-- DATA RECORDS follows --

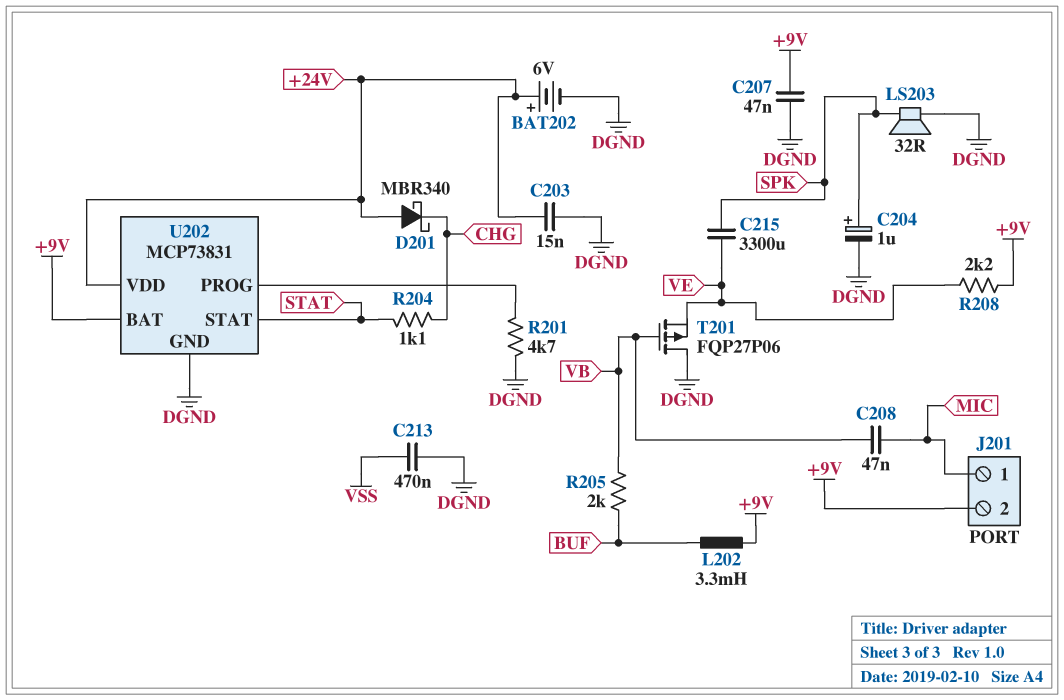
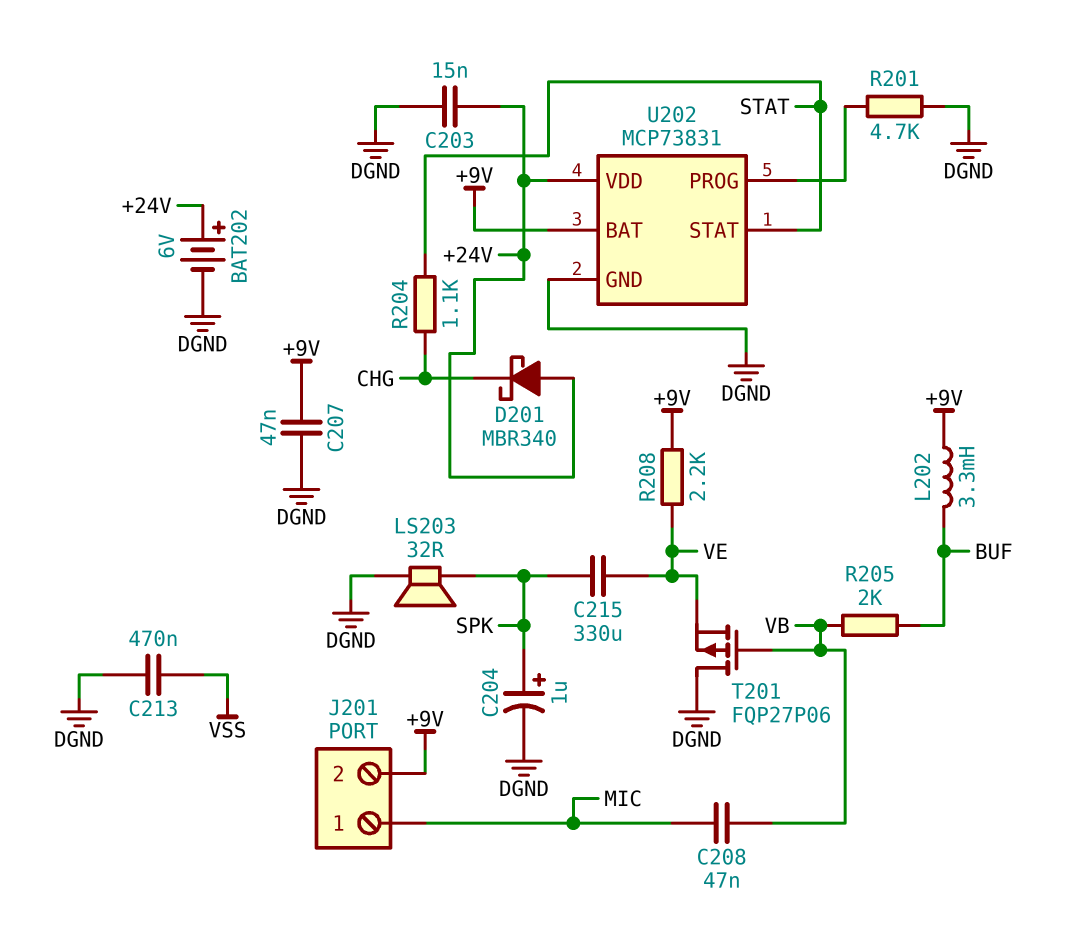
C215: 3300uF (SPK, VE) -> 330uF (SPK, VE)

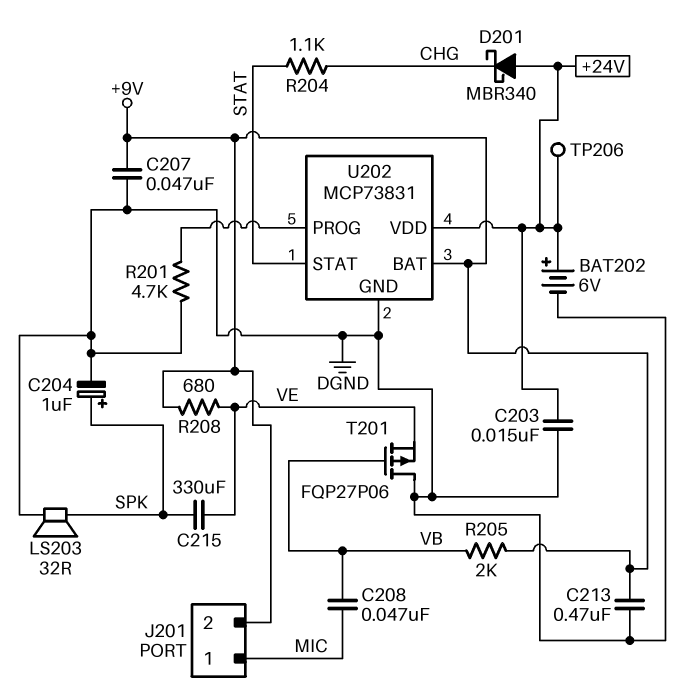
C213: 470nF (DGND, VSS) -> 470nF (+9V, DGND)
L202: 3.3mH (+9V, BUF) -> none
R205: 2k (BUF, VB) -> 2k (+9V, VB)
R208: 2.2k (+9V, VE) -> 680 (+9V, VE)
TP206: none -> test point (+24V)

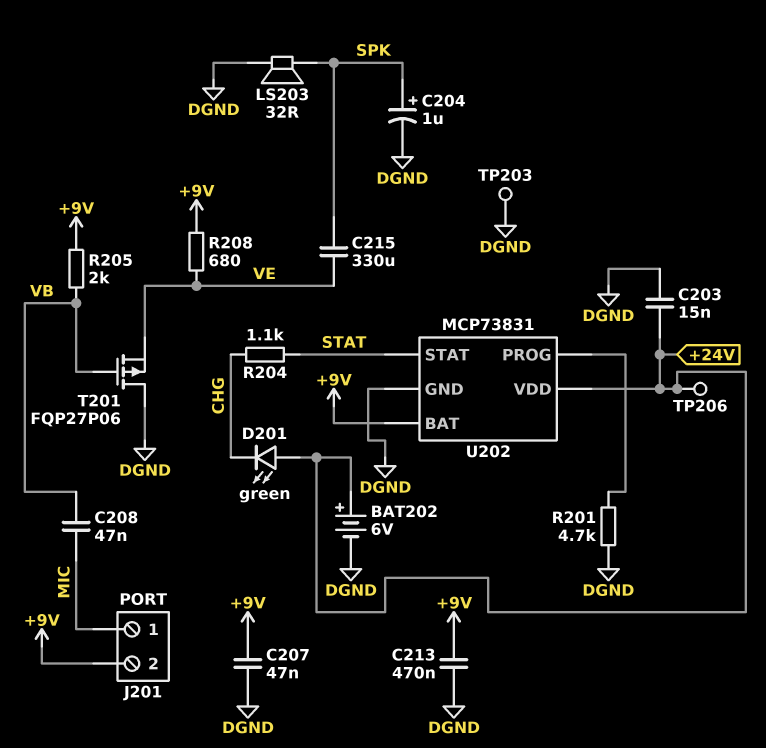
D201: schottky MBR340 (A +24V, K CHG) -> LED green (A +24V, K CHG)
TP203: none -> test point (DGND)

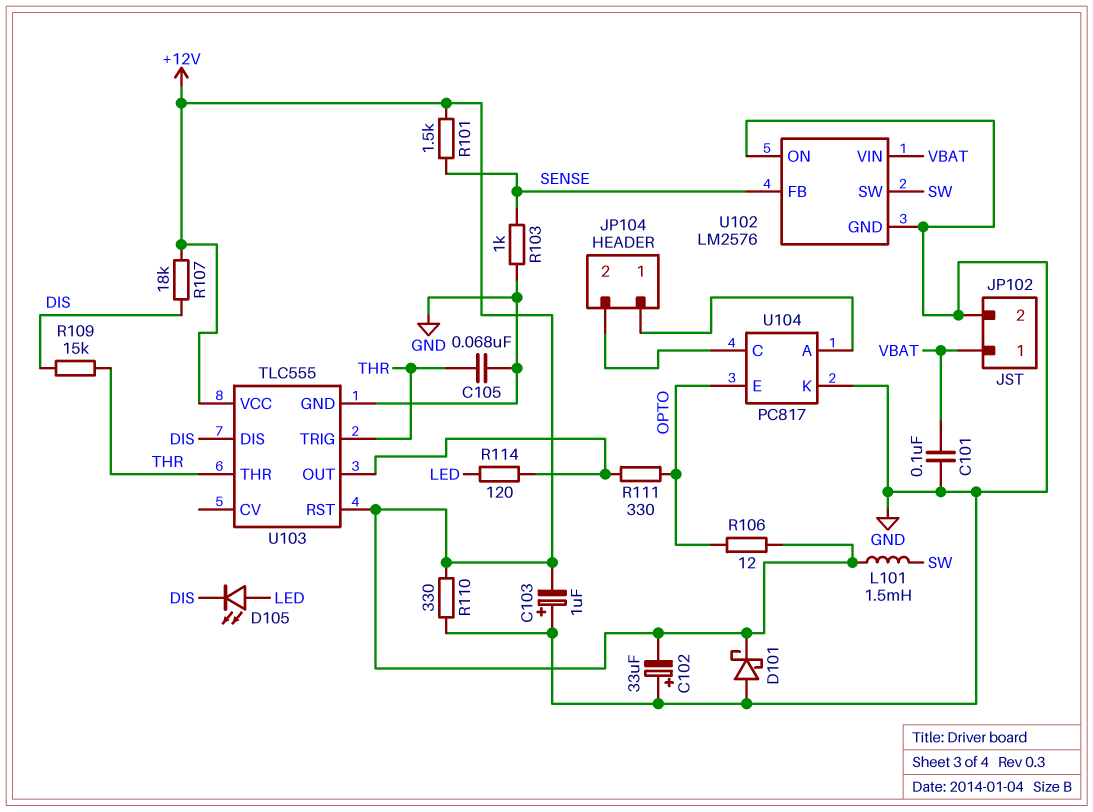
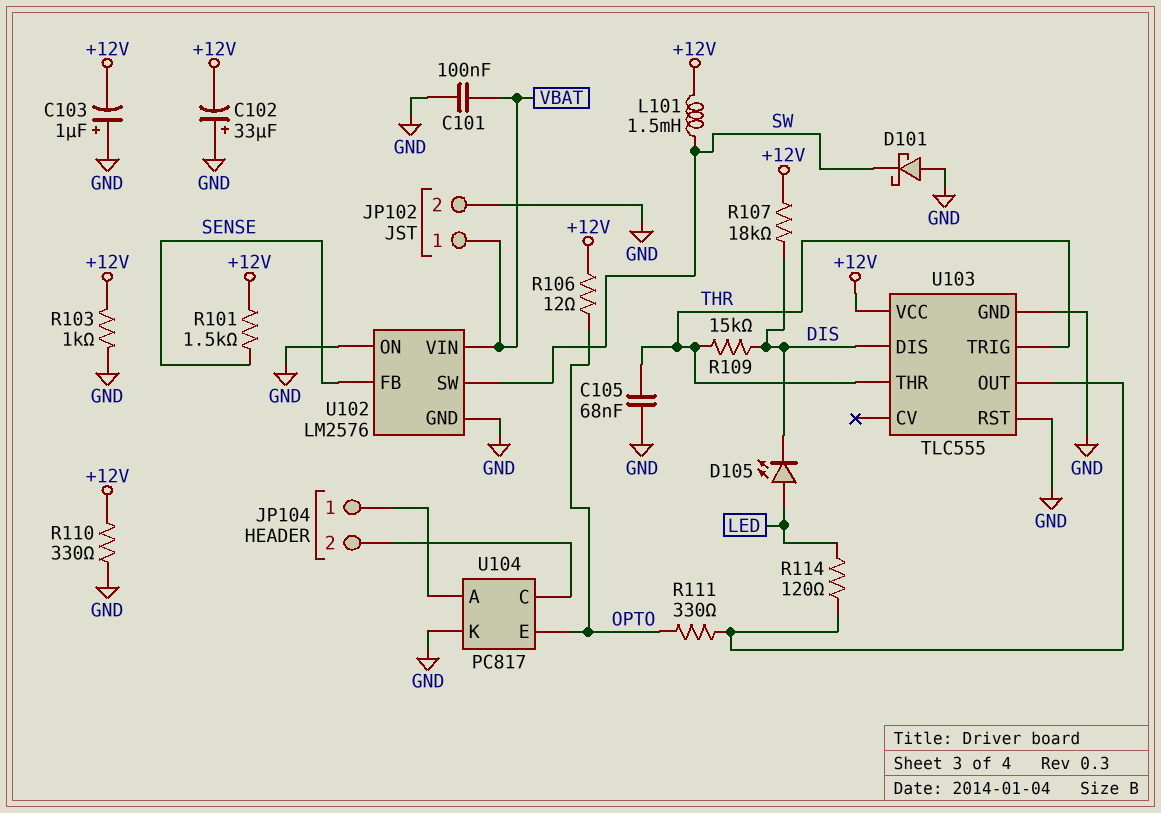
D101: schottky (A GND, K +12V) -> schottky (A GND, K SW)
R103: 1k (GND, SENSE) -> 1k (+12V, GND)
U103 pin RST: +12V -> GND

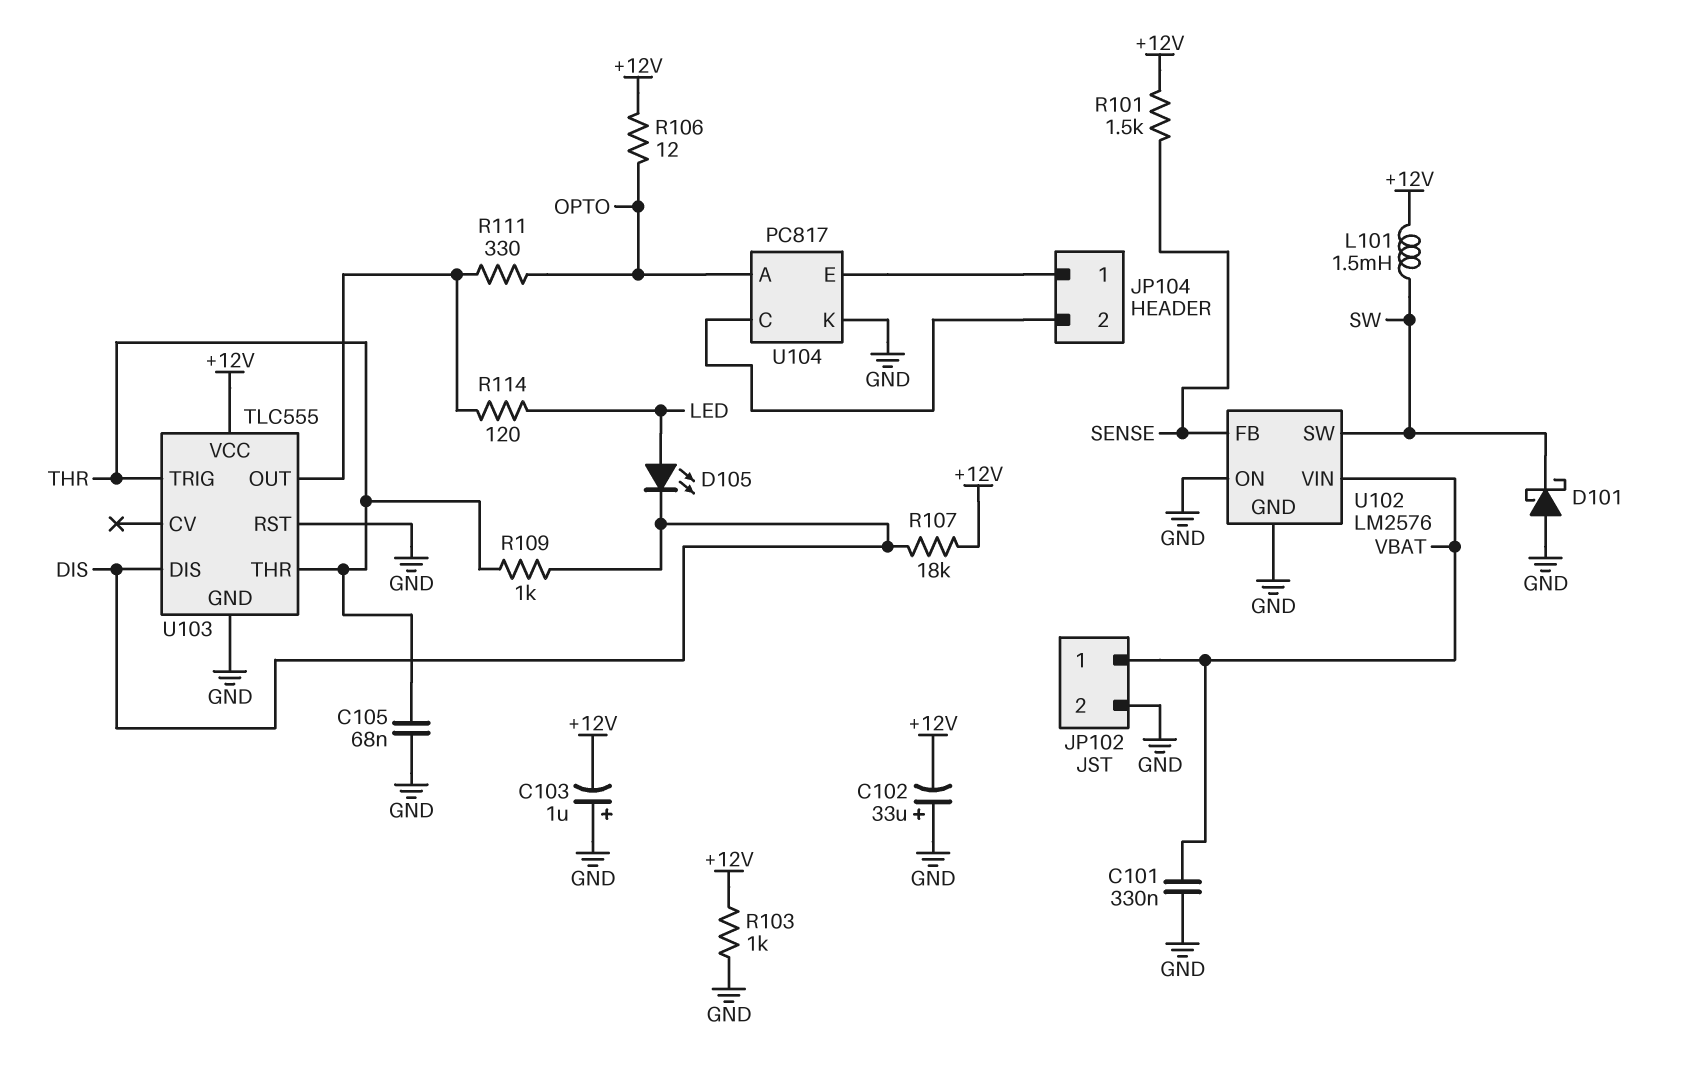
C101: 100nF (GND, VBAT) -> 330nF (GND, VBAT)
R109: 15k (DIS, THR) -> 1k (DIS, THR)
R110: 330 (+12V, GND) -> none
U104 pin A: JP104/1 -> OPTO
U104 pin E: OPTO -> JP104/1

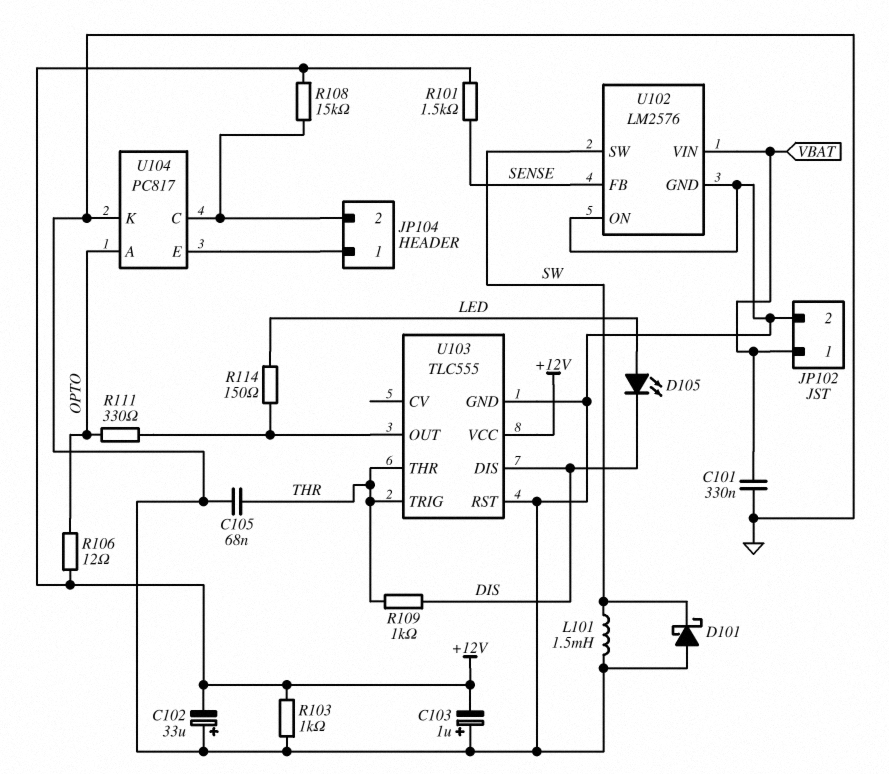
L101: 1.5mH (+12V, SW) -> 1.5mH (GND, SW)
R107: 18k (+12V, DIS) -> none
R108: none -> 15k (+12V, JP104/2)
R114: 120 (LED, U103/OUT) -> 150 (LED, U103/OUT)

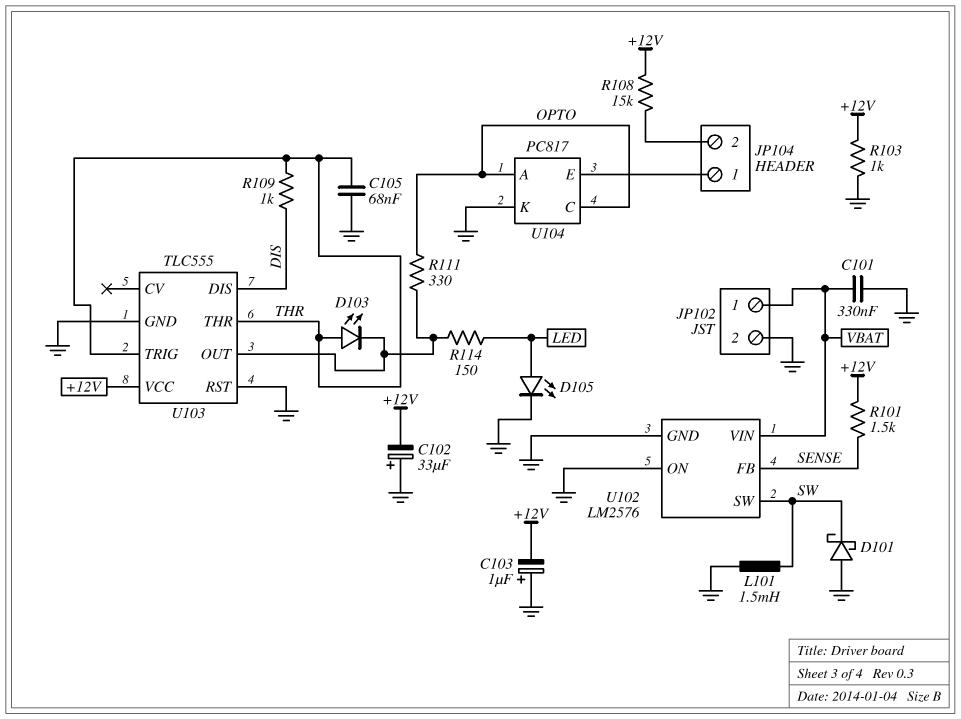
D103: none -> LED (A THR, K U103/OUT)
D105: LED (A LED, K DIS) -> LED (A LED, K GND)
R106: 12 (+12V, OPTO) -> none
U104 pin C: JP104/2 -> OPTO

-- DATA RECORDS concluded --

Every line above should be copied exactly; do not carry over the pictures.

ANSWER TO THE PROBLEM.
C215: 3300uF (SPK, VE) -> 330uF (SPK, VE)

C213: 470nF (DGND, VSS) -> 470nF (+9V, DGND)
L202: 3.3mH (+9V, BUF) -> none
R205: 2k (BUF, VB) -> 2k (+9V, VB)
R208: 2.2k (+9V, VE) -> 680 (+9V, VE)
TP206: none -> test point (+24V)

D201: schottky MBR340 (A +24V, K CHG) -> LED green (A +24V, K CHG)
TP203: none -> test point (DGND)

D101: schottky (A GND, K +12V) -> schottky (A GND, K SW)
R103: 1k (GND, SENSE) -> 1k (+12V, GND)
U103 pin RST: +12V -> GND

C101: 100nF (GND, VBAT) -> 330nF (GND, VBAT)
R109: 15k (DIS, THR) -> 1k (DIS, THR)
R110: 330 (+12V, GND) -> none
U104 pin A: JP104/1 -> OPTO
U104 pin E: OPTO -> JP104/1

L101: 1.5mH (+12V, SW) -> 1.5mH (GND, SW)
R107: 18k (+12V, DIS) -> none
R108: none -> 15k (+12V, JP104/2)
R114: 120 (LED, U103/OUT) -> 150 (LED, U103/OUT)

D103: none -> LED (A THR, K U103/OUT)
D105: LED (A LED, K DIS) -> LED (A LED, K GND)
R106: 12 (+12V, OPTO) -> none
U104 pin C: JP104/2 -> OPTO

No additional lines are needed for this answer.